▸ Record excerpts
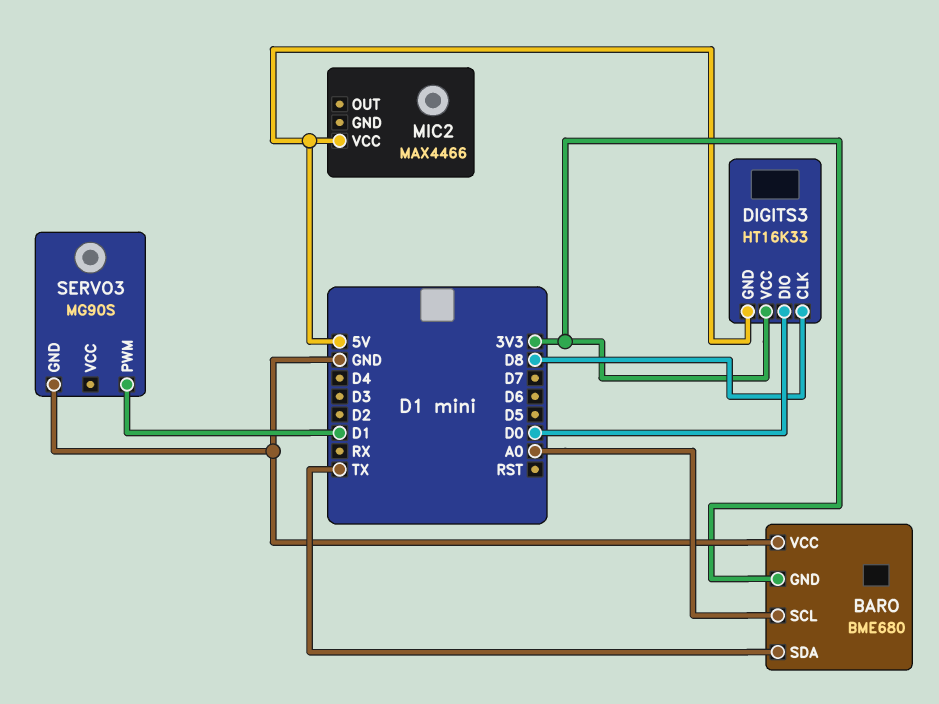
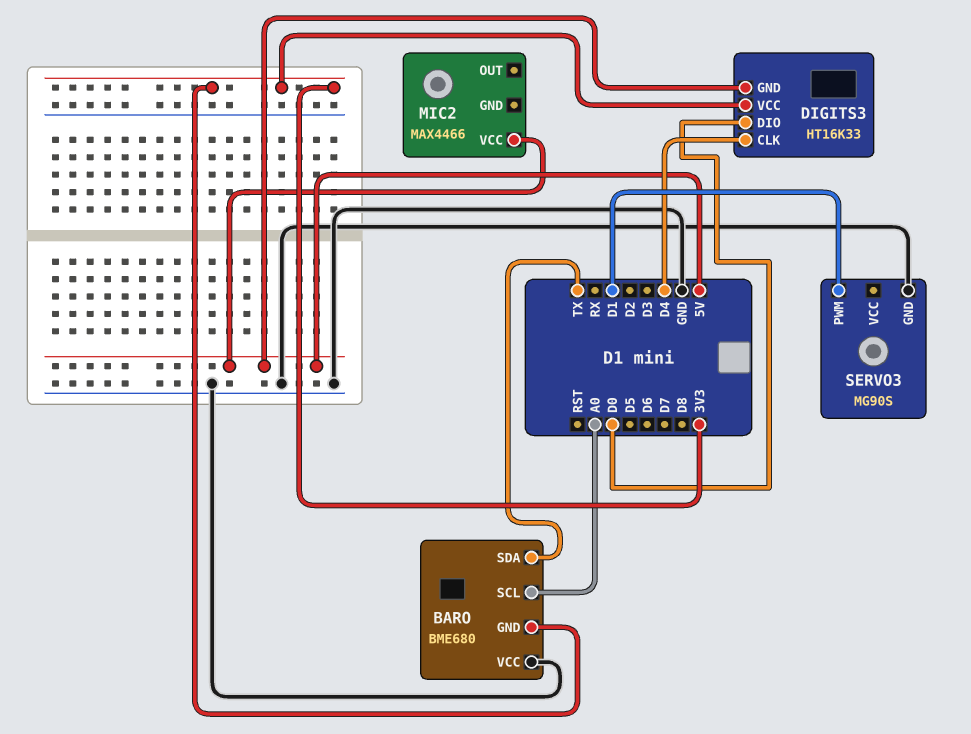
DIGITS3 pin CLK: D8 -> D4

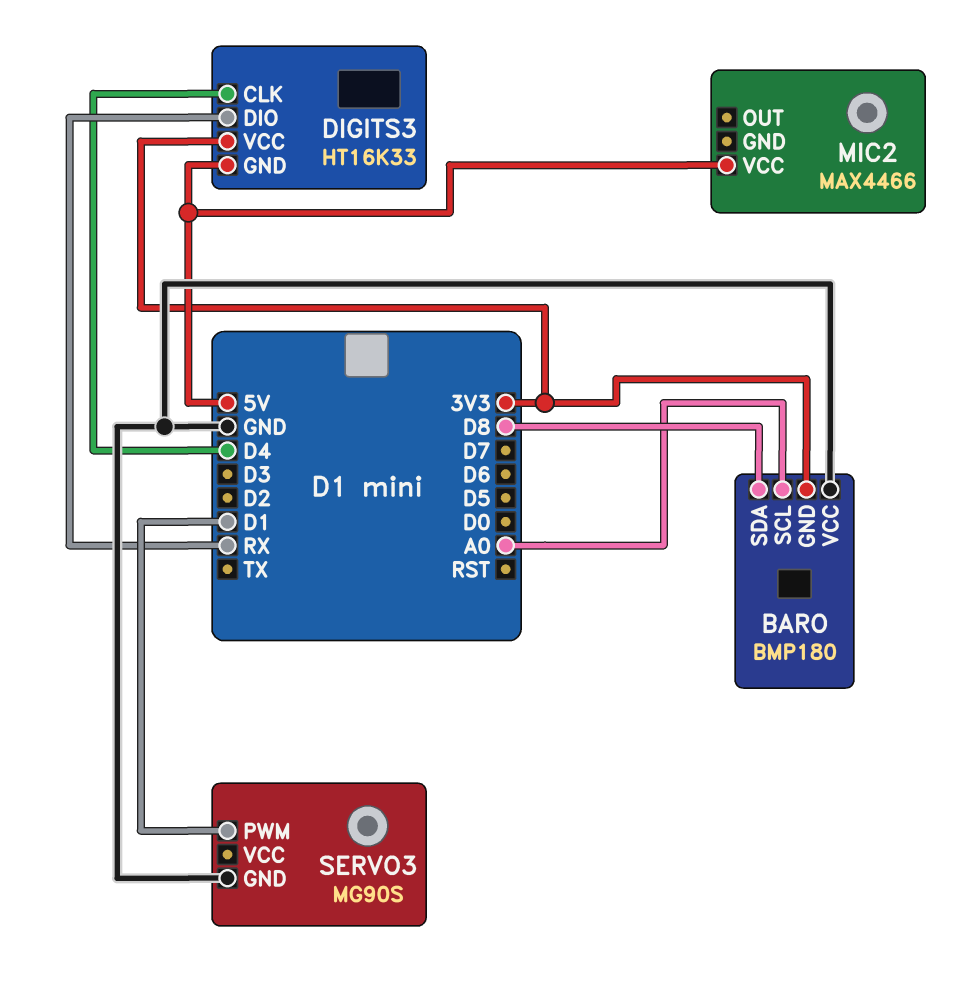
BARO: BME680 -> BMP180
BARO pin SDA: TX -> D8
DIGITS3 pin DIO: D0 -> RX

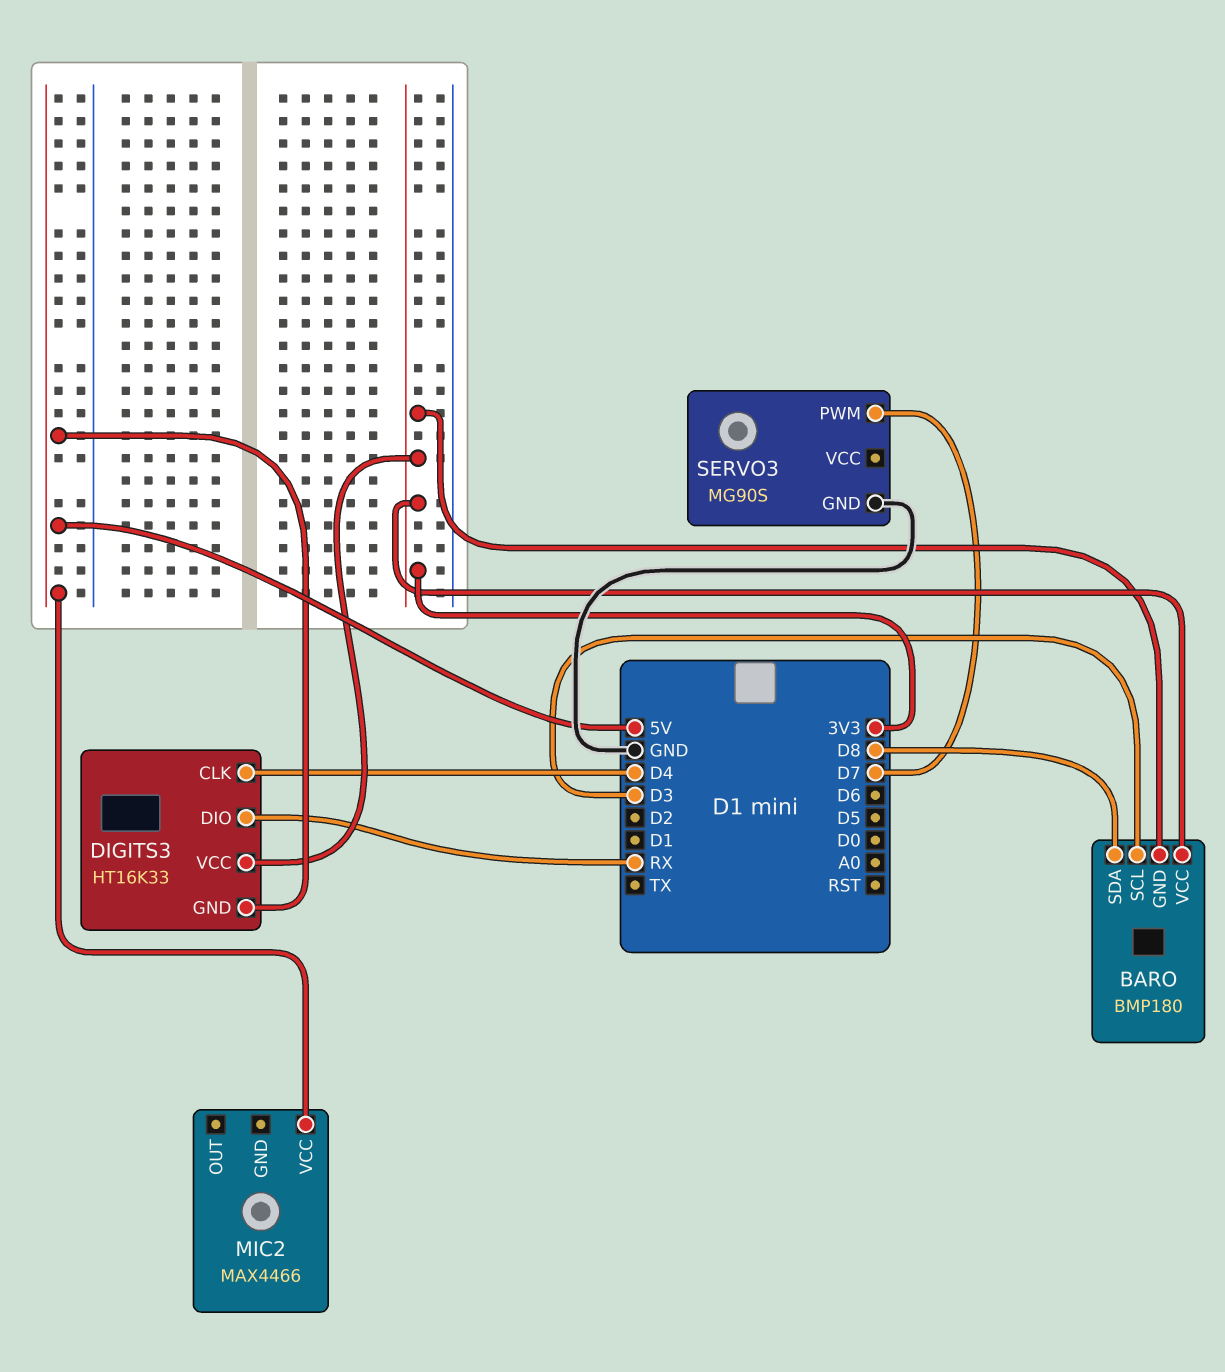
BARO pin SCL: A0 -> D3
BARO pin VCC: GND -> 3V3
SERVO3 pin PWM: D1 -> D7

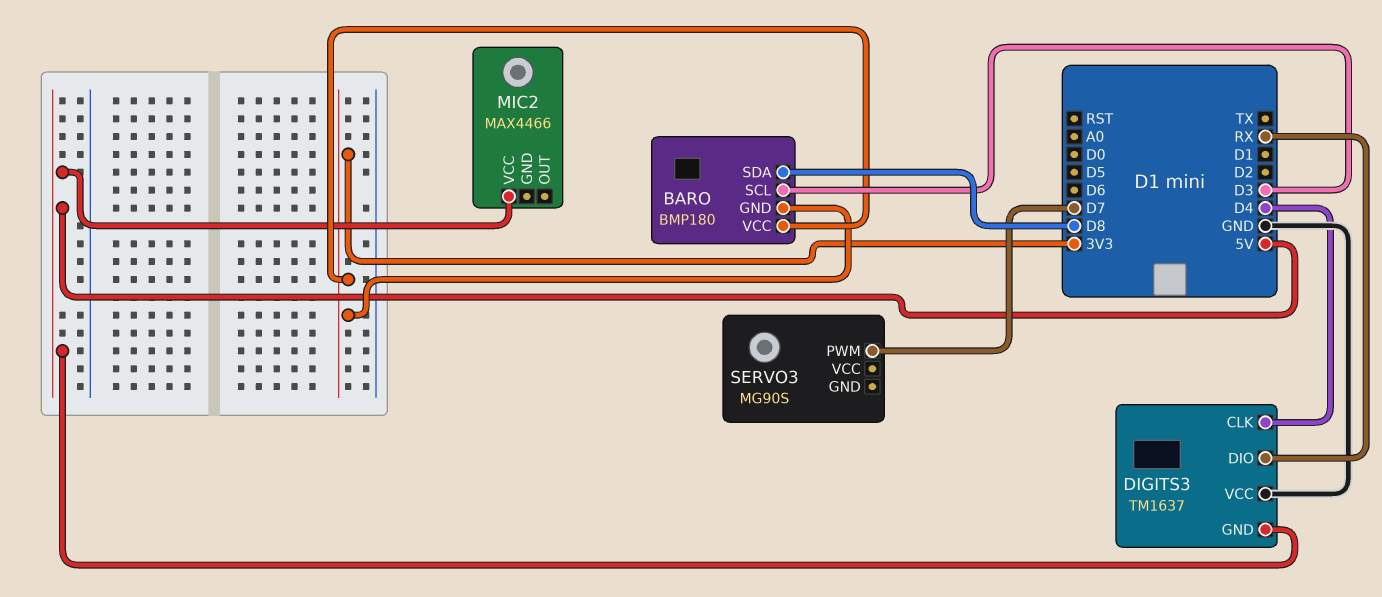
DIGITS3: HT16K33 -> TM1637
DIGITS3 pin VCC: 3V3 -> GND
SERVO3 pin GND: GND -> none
==
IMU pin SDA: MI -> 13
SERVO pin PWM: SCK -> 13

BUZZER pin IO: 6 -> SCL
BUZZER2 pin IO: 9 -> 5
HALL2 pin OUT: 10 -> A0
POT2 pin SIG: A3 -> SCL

▸ Problem requirements
Wherever the word "BARO" occurs in a line of the listing, copy that line.

▸ Answer space
BARO: BME680 -> BMP180
BARO pin SDA: TX -> D8
BARO pin SCL: A0 -> D3
BARO pin VCC: GND -> 3V3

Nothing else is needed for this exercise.